Task to carry out
Rename "absolute pixels" to "screen pixels" in the rows from the first line through the line with "131: (558, 350)", and give those lines again with nothing else changed.

Recorded data:
(begin)

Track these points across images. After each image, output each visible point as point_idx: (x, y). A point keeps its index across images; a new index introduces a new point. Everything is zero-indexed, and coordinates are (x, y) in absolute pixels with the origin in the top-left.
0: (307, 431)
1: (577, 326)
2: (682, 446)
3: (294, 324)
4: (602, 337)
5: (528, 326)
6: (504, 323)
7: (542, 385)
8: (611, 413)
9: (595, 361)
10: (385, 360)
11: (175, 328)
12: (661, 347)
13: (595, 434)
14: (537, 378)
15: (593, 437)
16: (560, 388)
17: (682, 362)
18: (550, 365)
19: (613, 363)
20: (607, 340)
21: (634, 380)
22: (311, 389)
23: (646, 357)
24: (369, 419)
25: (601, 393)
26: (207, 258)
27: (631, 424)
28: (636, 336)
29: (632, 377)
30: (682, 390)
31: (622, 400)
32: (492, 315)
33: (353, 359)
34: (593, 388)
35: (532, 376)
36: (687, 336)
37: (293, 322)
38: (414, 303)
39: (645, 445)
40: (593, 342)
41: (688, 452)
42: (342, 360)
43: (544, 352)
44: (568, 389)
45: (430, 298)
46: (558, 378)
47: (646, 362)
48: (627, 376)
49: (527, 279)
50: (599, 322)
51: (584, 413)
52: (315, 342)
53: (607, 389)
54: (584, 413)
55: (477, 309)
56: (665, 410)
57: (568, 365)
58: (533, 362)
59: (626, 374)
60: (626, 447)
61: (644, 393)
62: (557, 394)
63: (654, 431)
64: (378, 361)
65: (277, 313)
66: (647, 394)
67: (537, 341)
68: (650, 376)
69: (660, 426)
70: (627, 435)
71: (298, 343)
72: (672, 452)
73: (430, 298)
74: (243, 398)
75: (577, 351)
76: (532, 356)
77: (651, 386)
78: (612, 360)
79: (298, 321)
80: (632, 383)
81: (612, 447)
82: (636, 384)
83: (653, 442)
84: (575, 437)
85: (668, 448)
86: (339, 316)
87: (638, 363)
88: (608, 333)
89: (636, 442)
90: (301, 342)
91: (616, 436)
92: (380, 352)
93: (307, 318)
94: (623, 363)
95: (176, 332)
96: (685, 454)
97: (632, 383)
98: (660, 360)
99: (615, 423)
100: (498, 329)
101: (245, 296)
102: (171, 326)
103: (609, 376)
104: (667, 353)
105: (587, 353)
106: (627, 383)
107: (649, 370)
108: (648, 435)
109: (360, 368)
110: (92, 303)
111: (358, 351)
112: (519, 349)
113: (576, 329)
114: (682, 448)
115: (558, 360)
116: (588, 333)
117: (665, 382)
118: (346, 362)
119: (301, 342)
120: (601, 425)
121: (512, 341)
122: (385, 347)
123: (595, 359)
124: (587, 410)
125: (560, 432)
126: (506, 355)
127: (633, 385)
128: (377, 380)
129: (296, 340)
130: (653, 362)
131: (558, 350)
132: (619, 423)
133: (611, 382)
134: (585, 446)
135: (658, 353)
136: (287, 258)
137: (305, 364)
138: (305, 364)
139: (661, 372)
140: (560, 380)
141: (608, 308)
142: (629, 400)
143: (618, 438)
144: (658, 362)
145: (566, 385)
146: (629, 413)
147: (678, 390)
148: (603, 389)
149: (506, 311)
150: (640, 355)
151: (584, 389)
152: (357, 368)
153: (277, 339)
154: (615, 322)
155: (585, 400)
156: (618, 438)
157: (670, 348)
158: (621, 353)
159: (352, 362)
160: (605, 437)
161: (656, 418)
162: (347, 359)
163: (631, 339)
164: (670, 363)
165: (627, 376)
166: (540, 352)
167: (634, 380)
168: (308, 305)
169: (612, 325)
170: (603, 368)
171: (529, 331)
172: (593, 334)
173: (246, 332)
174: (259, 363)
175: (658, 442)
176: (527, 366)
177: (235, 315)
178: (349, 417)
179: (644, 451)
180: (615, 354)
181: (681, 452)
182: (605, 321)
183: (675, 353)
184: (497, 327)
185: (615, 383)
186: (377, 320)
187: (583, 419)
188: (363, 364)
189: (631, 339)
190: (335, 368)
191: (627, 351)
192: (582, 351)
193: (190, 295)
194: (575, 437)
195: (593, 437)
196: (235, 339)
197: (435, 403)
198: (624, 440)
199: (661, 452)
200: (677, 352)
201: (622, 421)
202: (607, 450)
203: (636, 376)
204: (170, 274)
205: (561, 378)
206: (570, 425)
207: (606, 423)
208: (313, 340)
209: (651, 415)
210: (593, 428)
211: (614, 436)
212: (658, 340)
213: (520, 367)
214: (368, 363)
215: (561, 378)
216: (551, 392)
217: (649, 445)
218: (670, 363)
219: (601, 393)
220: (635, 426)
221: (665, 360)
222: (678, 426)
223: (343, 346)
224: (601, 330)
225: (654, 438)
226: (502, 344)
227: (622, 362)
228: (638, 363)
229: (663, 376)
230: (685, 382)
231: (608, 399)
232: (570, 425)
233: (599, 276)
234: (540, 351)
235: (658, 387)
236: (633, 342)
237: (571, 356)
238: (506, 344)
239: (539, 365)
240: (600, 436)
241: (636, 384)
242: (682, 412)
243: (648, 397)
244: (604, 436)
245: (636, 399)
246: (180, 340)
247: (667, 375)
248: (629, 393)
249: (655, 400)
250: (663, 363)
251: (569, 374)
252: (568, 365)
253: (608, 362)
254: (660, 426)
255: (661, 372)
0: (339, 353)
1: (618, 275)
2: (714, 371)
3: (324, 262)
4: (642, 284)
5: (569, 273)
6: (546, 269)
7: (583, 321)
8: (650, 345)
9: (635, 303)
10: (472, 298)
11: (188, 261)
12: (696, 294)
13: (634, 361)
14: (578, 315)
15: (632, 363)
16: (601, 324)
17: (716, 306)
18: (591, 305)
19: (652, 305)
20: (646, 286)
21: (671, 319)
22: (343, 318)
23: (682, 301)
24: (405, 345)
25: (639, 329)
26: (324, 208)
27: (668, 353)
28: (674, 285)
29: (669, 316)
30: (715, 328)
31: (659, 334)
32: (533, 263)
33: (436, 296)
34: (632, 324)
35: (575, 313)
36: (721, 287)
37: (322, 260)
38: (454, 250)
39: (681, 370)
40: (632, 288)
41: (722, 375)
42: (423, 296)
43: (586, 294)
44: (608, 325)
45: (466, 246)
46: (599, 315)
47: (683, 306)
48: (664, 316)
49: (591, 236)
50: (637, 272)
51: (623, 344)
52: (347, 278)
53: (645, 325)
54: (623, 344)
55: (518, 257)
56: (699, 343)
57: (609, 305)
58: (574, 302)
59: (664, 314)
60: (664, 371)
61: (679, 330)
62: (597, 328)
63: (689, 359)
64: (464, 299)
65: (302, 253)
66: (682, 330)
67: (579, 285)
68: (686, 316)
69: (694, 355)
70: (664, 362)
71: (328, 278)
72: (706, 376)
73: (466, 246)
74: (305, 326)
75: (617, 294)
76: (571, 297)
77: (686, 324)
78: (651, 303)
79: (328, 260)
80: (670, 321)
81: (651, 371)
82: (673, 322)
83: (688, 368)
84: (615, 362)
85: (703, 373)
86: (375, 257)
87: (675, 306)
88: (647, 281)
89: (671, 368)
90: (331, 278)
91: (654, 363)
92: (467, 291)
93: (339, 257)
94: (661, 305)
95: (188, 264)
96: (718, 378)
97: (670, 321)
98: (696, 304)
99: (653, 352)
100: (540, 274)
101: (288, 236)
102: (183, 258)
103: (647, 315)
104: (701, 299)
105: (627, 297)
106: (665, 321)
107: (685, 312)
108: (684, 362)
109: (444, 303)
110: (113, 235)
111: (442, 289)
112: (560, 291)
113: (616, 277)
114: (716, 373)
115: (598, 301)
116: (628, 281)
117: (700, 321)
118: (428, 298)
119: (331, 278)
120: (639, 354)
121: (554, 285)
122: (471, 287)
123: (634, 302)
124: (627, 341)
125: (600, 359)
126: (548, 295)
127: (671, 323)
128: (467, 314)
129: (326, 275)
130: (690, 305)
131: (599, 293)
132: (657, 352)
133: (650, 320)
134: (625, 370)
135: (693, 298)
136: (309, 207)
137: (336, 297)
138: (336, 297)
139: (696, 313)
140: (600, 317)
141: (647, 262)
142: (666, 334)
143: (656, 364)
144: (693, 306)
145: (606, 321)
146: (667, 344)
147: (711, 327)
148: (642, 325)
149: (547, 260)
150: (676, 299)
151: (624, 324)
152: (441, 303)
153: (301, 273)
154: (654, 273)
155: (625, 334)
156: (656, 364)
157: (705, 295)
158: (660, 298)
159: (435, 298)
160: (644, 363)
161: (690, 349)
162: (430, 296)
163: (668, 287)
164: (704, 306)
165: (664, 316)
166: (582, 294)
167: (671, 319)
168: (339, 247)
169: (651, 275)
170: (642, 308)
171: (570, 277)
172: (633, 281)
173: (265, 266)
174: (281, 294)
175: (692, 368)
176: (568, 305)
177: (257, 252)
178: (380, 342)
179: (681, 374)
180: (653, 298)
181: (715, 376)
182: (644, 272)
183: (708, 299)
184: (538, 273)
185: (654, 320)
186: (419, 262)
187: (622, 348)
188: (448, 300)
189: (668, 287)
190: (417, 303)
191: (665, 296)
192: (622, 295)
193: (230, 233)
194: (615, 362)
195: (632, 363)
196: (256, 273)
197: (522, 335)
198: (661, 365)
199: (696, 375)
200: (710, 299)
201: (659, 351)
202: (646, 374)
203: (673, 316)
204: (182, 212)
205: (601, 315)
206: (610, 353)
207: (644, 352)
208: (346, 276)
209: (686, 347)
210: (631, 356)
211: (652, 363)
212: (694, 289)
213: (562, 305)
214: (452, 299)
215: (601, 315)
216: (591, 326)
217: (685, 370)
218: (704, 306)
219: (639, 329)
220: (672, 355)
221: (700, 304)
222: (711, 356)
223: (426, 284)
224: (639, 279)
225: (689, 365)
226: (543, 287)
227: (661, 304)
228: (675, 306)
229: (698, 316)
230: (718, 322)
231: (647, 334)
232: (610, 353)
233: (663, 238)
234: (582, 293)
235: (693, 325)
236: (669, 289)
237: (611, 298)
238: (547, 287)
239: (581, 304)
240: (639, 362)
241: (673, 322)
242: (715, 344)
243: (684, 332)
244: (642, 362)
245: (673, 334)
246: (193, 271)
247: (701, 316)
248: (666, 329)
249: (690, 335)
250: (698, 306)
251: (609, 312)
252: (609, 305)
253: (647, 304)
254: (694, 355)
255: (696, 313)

(end)

Result
Track these points across images. After each image, output each visible point as point_idx: (x, y). A point keeps its index across images; a new index introduces a new point. Everything is zero-indexed, and coordinates are (x, y) in screen pixels with the origin in the top-left.
0: (307, 431)
1: (577, 326)
2: (682, 446)
3: (294, 324)
4: (602, 337)
5: (528, 326)
6: (504, 323)
7: (542, 385)
8: (611, 413)
9: (595, 361)
10: (385, 360)
11: (175, 328)
12: (661, 347)
13: (595, 434)
14: (537, 378)
15: (593, 437)
16: (560, 388)
17: (682, 362)
18: (550, 365)
19: (613, 363)
20: (607, 340)
21: (634, 380)
22: (311, 389)
23: (646, 357)
24: (369, 419)
25: (601, 393)
26: (207, 258)
27: (631, 424)
28: (636, 336)
29: (632, 377)
30: (682, 390)
31: (622, 400)
32: (492, 315)
33: (353, 359)
34: (593, 388)
35: (532, 376)
36: (687, 336)
37: (293, 322)
38: (414, 303)
39: (645, 445)
40: (593, 342)
41: (688, 452)
42: (342, 360)
43: (544, 352)
44: (568, 389)
45: (430, 298)
46: (558, 378)
47: (646, 362)
48: (627, 376)
49: (527, 279)
50: (599, 322)
51: (584, 413)
52: (315, 342)
53: (607, 389)
54: (584, 413)
55: (477, 309)
56: (665, 410)
57: (568, 365)
58: (533, 362)
59: (626, 374)
60: (626, 447)
61: (644, 393)
62: (557, 394)
63: (654, 431)
64: (378, 361)
65: (277, 313)
66: (647, 394)
67: (537, 341)
68: (650, 376)
69: (660, 426)
70: (627, 435)
71: (298, 343)
72: (672, 452)
73: (430, 298)
74: (243, 398)
75: (577, 351)
76: (532, 356)
77: (651, 386)
78: (612, 360)
79: (298, 321)
80: (632, 383)
81: (612, 447)
82: (636, 384)
83: (653, 442)
84: (575, 437)
85: (668, 448)
86: (339, 316)
87: (638, 363)
88: (608, 333)
89: (636, 442)
90: (301, 342)
91: (616, 436)
92: (380, 352)
93: (307, 318)
94: (623, 363)
95: (176, 332)
96: (685, 454)
97: (632, 383)
98: (660, 360)
99: (615, 423)
100: (498, 329)
101: (245, 296)
102: (171, 326)
103: (609, 376)
104: (667, 353)
105: (587, 353)
106: (627, 383)
107: (649, 370)
108: (648, 435)
109: (360, 368)
110: (92, 303)
111: (358, 351)
112: (519, 349)
113: (576, 329)
114: (682, 448)
115: (558, 360)
116: (588, 333)
117: (665, 382)
118: (346, 362)
119: (301, 342)
120: (601, 425)
121: (512, 341)
122: (385, 347)
123: (595, 359)
124: (587, 410)
125: (560, 432)
126: (506, 355)
127: (633, 385)
128: (377, 380)
129: (296, 340)
130: (653, 362)
131: (558, 350)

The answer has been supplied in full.